Stored dataset items

┌──

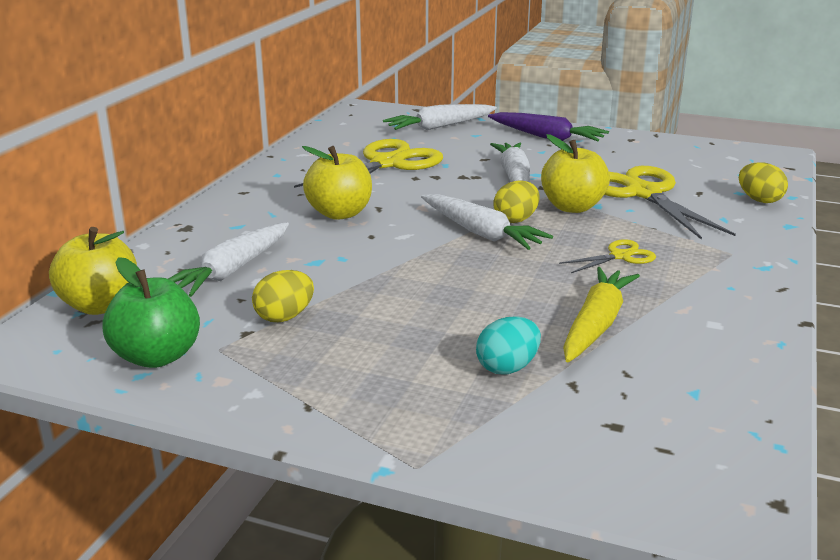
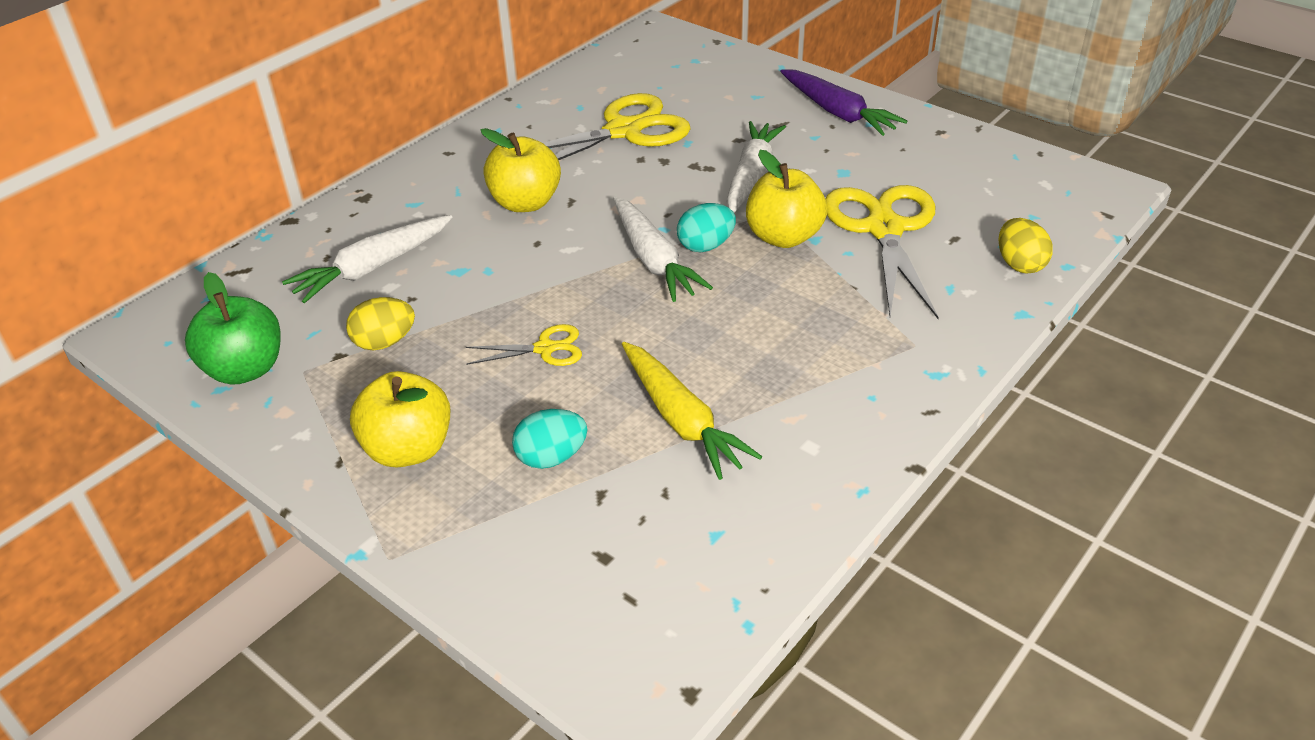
camera: 20 degrees right, 15 degrees up
(101, 305) = (231, 292): yellow apple -> yellow apple (408, 449)
(440, 127) = (723, 76): white carrot -> none
(516, 220) = (706, 246): yellow egg -> turquoise egg
(596, 325) = (681, 420): yellow carrot -> yellow carrot turned 105 degrees clockwise
(620, 256) = (781, 325): yellow scissors -> yellow scissors (545, 348)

└──

* WORK ITEM: Your reply should be a verbatim retyping of the lines from the one that holds "(516, 220) = (706, 246): yellow" through the last line of the entries.

* RESULT FOR THIS TASK:
(516, 220) = (706, 246): yellow egg -> turquoise egg
(596, 325) = (681, 420): yellow carrot -> yellow carrot turned 105 degrees clockwise
(620, 256) = (781, 325): yellow scissors -> yellow scissors (545, 348)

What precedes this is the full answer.